Object change listings

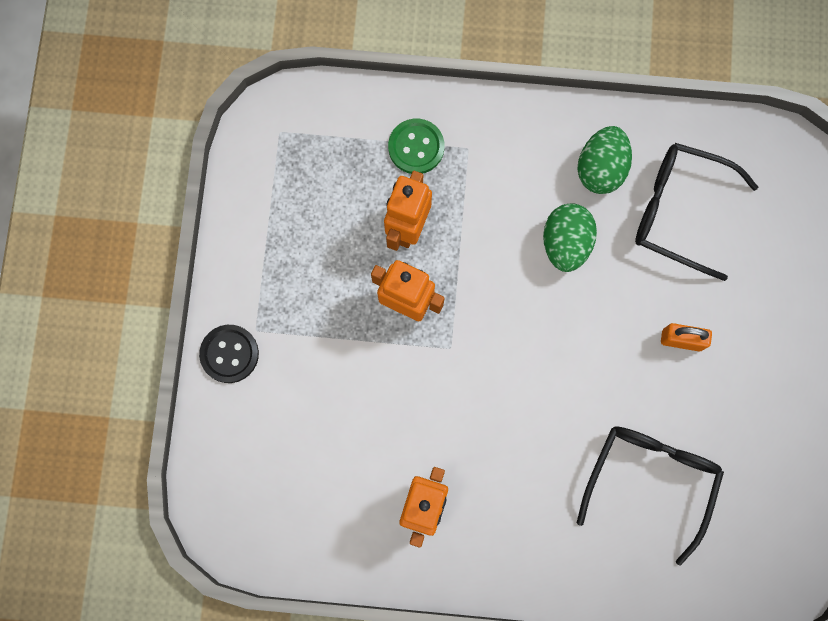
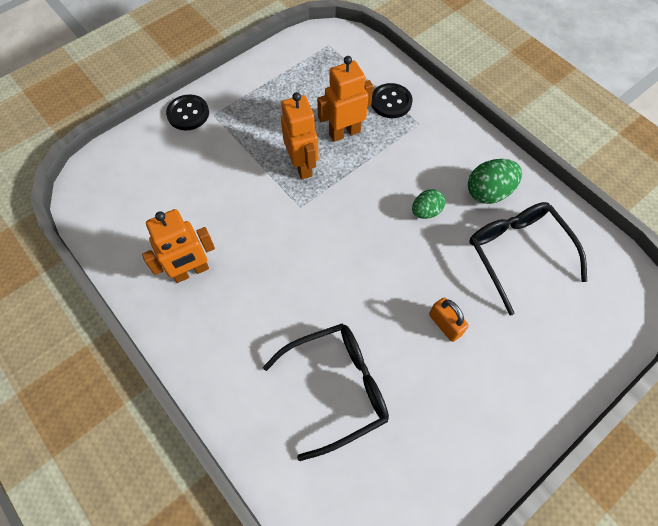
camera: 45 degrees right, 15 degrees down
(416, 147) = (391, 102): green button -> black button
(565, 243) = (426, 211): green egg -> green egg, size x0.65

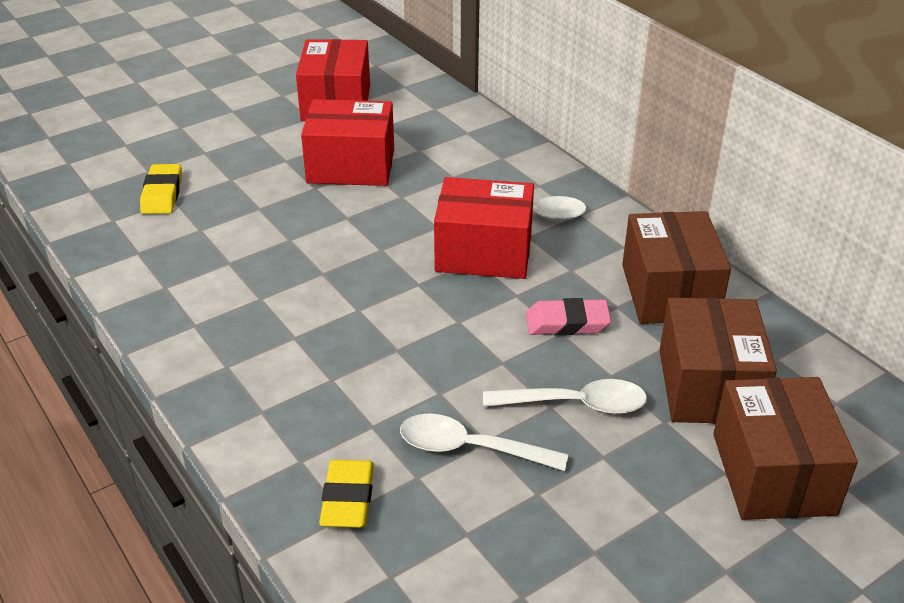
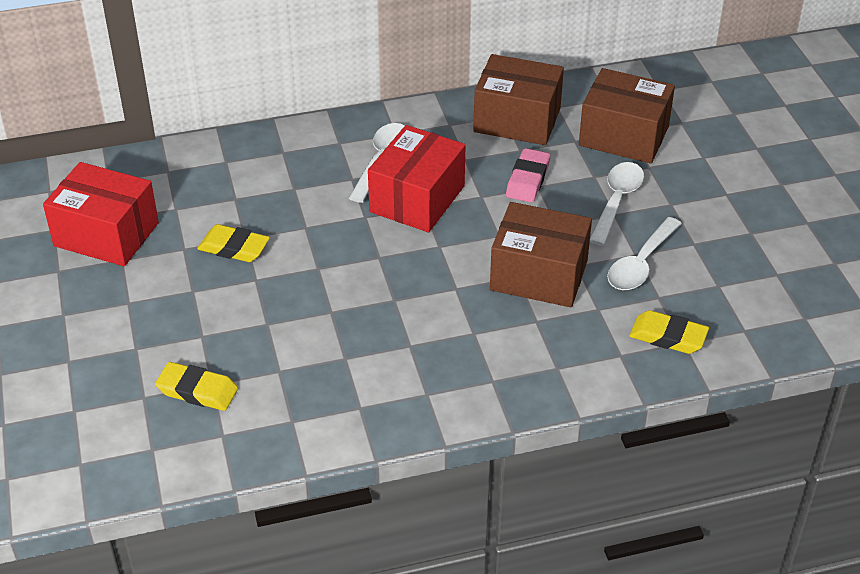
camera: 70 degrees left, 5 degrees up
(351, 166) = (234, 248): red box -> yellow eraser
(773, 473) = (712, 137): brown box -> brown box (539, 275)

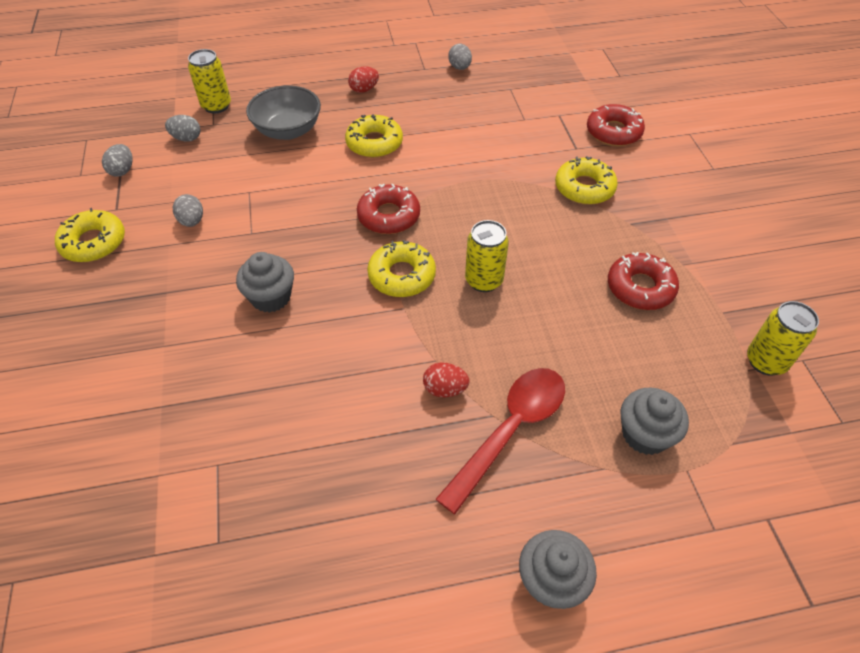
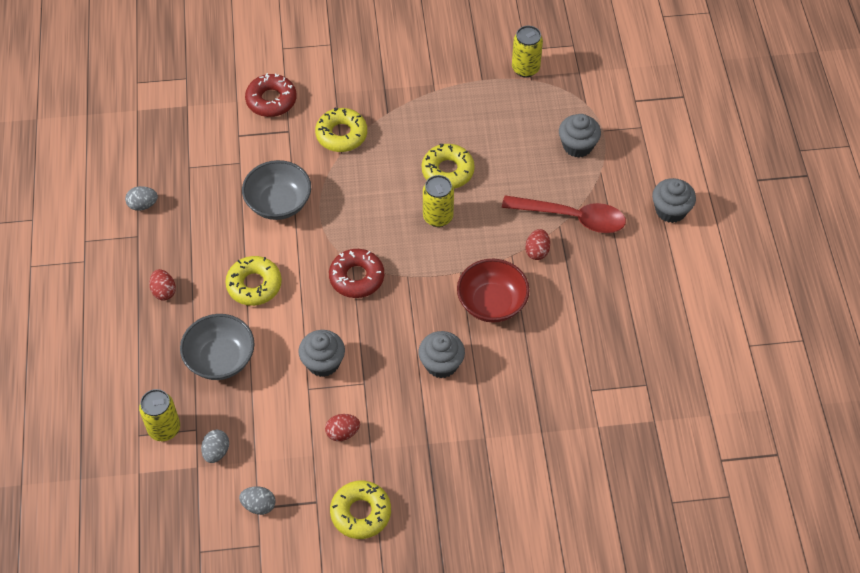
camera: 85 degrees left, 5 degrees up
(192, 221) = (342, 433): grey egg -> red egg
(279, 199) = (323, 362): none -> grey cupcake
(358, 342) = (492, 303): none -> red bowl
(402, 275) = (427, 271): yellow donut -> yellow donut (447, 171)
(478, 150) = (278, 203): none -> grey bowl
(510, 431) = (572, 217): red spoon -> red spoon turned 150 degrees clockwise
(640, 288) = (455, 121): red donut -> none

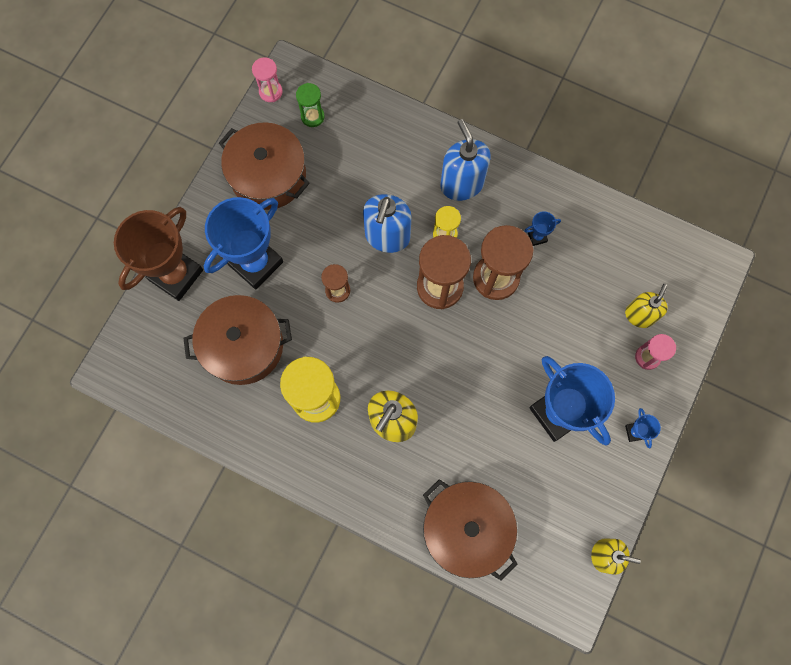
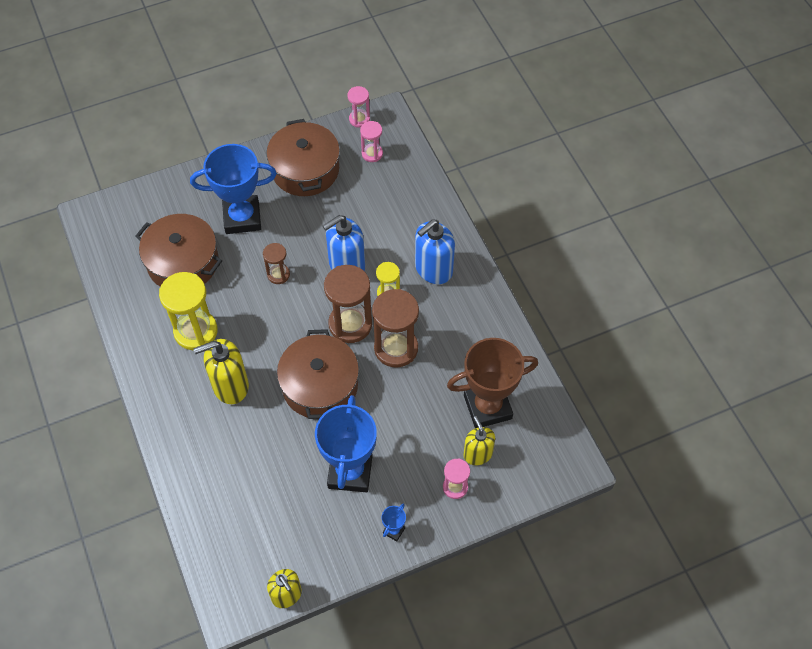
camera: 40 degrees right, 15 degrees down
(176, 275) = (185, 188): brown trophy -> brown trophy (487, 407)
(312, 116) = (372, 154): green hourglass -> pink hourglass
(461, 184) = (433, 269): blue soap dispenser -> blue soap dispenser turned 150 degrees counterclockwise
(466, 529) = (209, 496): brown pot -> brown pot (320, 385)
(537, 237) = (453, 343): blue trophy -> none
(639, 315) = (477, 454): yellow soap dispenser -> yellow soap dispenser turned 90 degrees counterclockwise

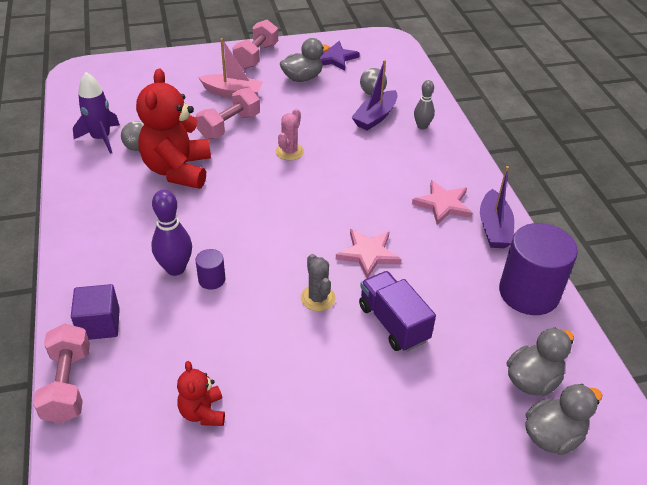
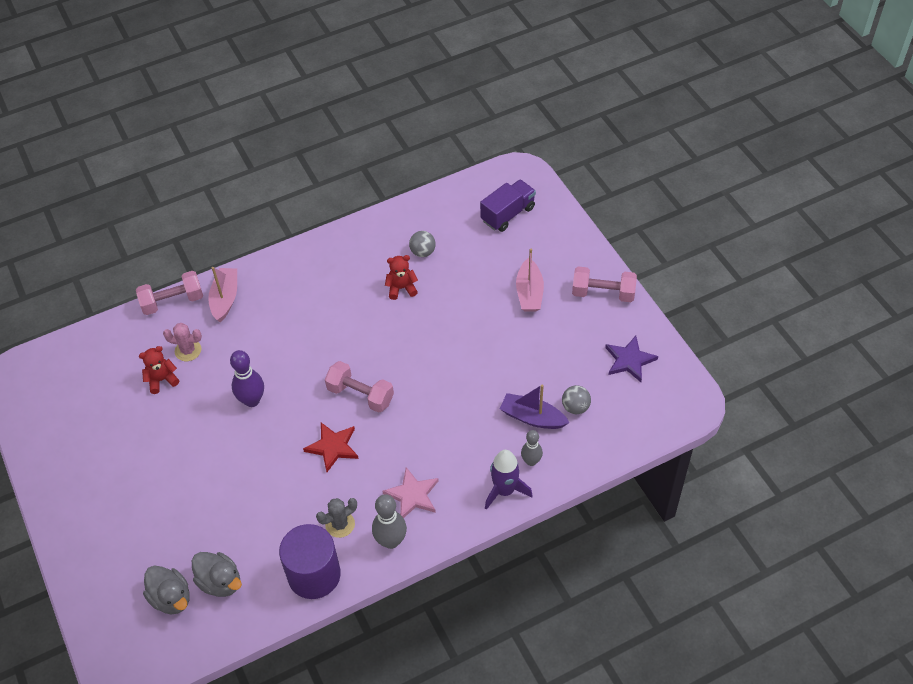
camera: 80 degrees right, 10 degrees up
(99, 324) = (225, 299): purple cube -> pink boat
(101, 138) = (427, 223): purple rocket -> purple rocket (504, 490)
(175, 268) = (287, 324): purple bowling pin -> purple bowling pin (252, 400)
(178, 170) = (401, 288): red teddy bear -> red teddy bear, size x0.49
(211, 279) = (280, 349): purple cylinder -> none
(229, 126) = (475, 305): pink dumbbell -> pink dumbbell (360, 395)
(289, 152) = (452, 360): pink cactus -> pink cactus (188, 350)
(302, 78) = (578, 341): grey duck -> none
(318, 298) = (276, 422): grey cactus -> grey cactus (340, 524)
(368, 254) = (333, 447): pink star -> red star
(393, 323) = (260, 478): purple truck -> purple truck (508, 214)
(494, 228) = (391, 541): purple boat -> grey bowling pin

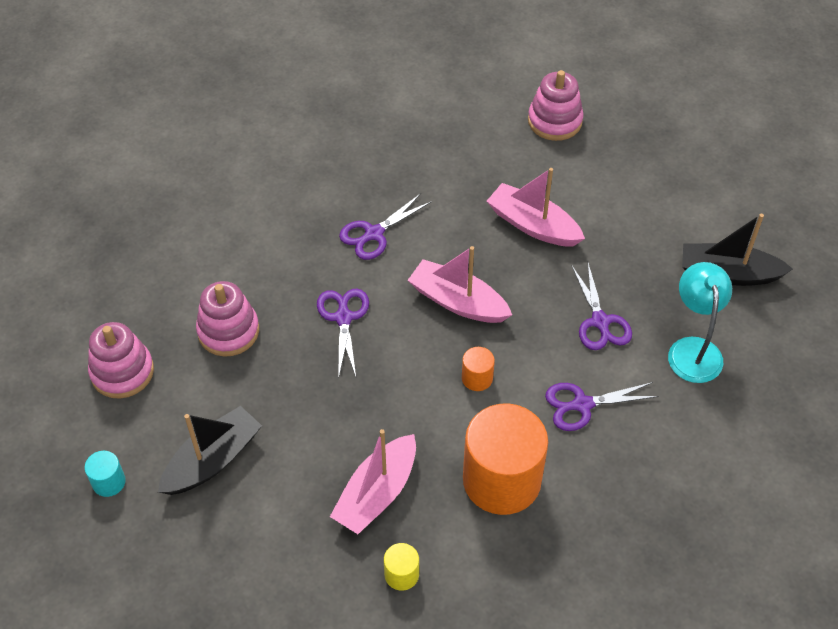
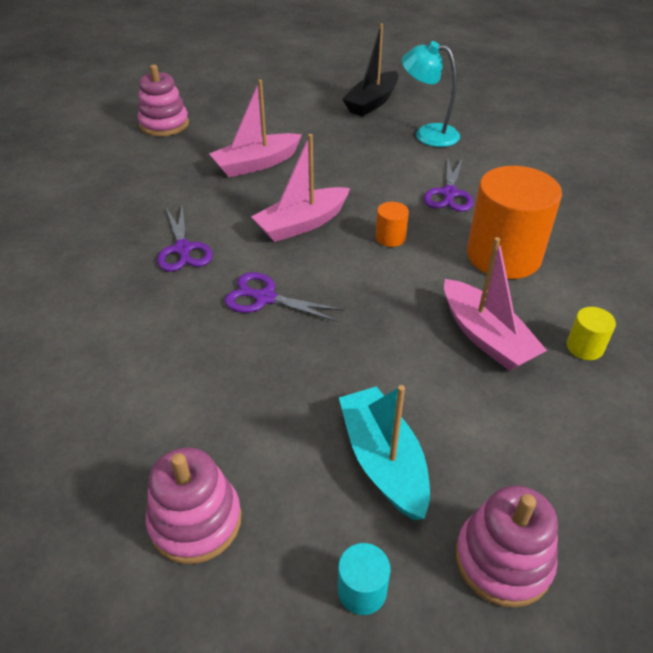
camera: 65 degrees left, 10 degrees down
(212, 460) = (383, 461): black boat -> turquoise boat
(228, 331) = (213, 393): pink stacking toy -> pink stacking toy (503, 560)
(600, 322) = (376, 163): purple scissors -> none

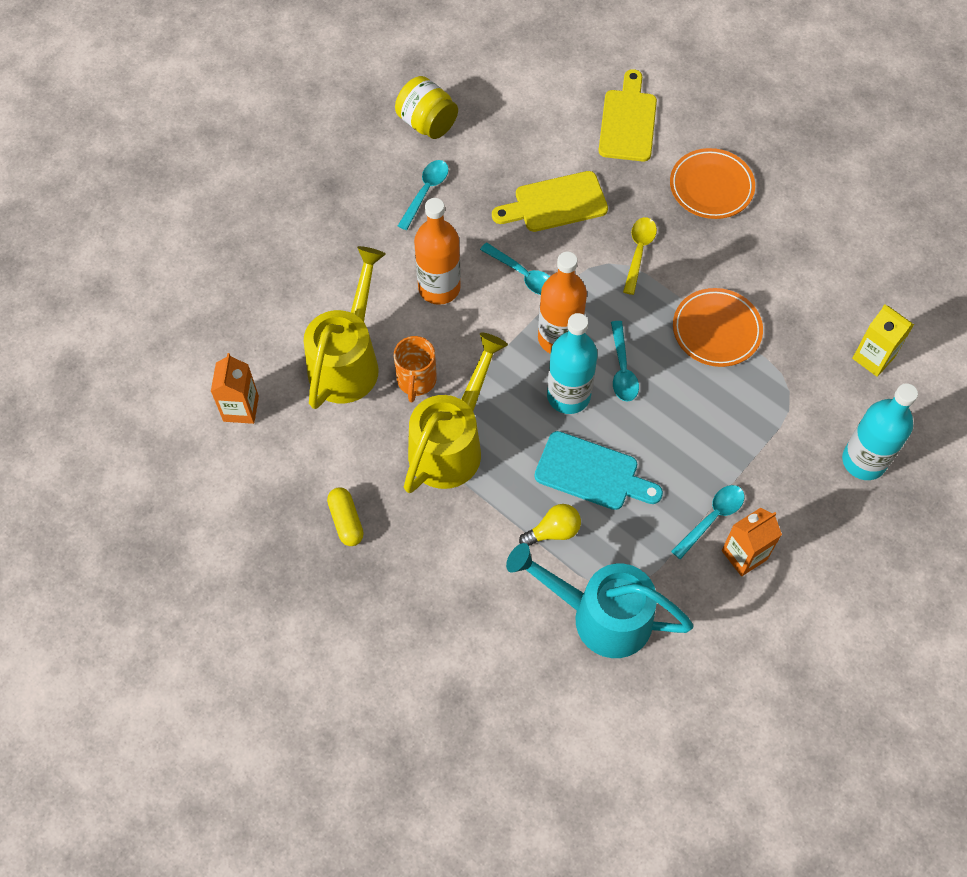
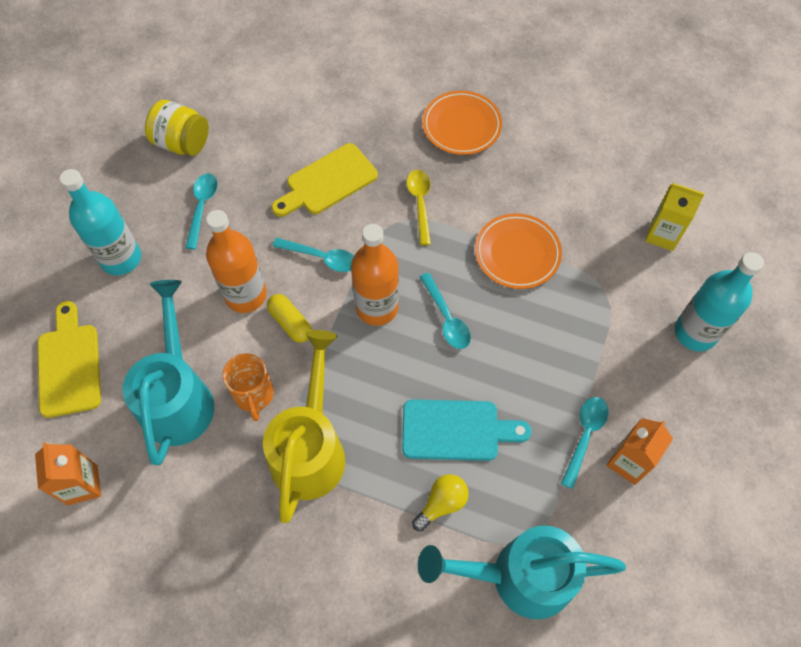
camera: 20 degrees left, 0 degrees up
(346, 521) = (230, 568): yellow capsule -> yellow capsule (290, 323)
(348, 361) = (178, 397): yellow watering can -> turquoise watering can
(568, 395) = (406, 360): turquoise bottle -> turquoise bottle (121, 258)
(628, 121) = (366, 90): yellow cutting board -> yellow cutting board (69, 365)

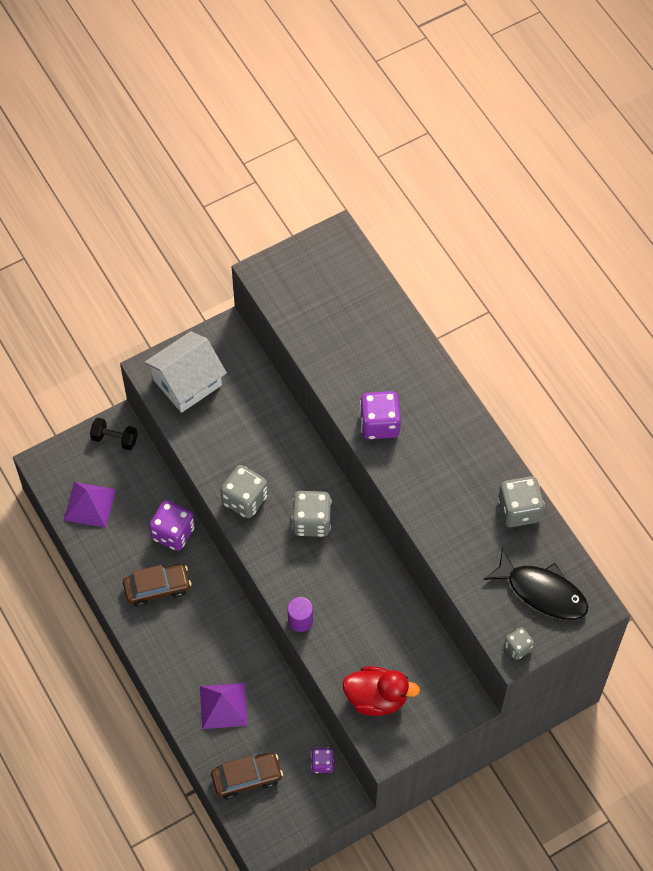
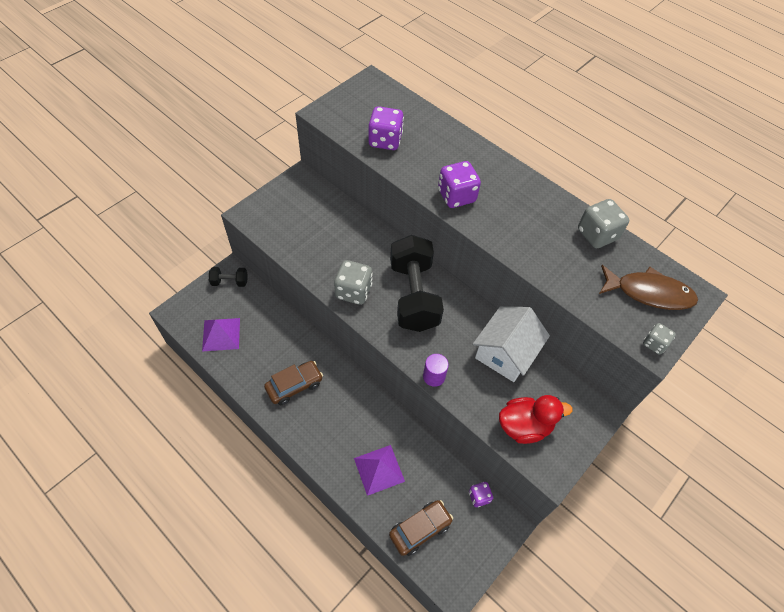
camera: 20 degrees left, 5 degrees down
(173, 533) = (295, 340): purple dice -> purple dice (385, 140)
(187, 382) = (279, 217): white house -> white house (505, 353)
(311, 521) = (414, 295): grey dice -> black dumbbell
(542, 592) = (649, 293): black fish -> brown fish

* The problem *
Could you reproduce all of the data above exactly and skip any image?

* Finished task *
camera: 45 degrees right, 15 degrees down
(416, 147) = (391, 102): green button -> black button
(565, 243) = (426, 211): green egg -> green egg, size x0.65

camera: 70 degrees left, 5 degrees up
(351, 166) = (234, 248): red box -> yellow eraser
(773, 473) = (712, 137): brown box -> brown box (539, 275)

camera: 85 degrees left, 5 degrees up
(192, 221) = (342, 433): grey egg -> red egg
(279, 199) = (323, 362): none -> grey cupcake
(358, 342) = (492, 303): none -> red bowl
(402, 275) = (427, 271): yellow donut -> yellow donut (447, 171)
(478, 150) = (278, 203): none -> grey bowl
(510, 431) = (572, 217): red spoon -> red spoon turned 150 degrees clockwise
(640, 288) = (455, 121): red donut -> none

camera: 40 degrees right, 15 degrees down
(176, 275) = (185, 188): brown trophy -> brown trophy (487, 407)
(312, 116) = (372, 154): green hourglass -> pink hourglass
(461, 184) = (433, 269): blue soap dispenser -> blue soap dispenser turned 150 degrees counterclockwise
(466, 529) = (209, 496): brown pot -> brown pot (320, 385)
(537, 237) = (453, 343): blue trophy -> none
(639, 315) = (477, 454): yellow soap dispenser -> yellow soap dispenser turned 90 degrees counterclockwise

camera: 80 degrees right, 10 degrees up
(99, 324) = (225, 299): purple cube -> pink boat
(101, 138) = (427, 223): purple rocket -> purple rocket (504, 490)
(175, 268) = (287, 324): purple bowling pin -> purple bowling pin (252, 400)
(178, 170) = (401, 288): red teddy bear -> red teddy bear, size x0.49
(211, 279) = (280, 349): purple cylinder -> none
(229, 126) = (475, 305): pink dumbbell -> pink dumbbell (360, 395)
(289, 152) = (452, 360): pink cactus -> pink cactus (188, 350)
(302, 78) = (578, 341): grey duck -> none
(318, 298) = (276, 422): grey cactus -> grey cactus (340, 524)
(368, 254) = (333, 447): pink star -> red star
(393, 323) = (260, 478): purple truck -> purple truck (508, 214)
(494, 228) = (391, 541): purple boat -> grey bowling pin

camera: 65 degrees left, 10 degrees down
(212, 460) = (383, 461): black boat -> turquoise boat
(228, 331) = (213, 393): pink stacking toy -> pink stacking toy (503, 560)
(600, 322) = (376, 163): purple scissors -> none

camera: 20 degrees left, 0 degrees up
(346, 521) = (230, 568): yellow capsule -> yellow capsule (290, 323)
(348, 361) = (178, 397): yellow watering can -> turquoise watering can
(568, 395) = (406, 360): turquoise bottle -> turquoise bottle (121, 258)
(628, 121) = (366, 90): yellow cutting board -> yellow cutting board (69, 365)

camera: 20 degrees left, 5 degrees down
(173, 533) = (295, 340): purple dice -> purple dice (385, 140)
(187, 382) = (279, 217): white house -> white house (505, 353)
(311, 521) = (414, 295): grey dice -> black dumbbell
(542, 592) = (649, 293): black fish -> brown fish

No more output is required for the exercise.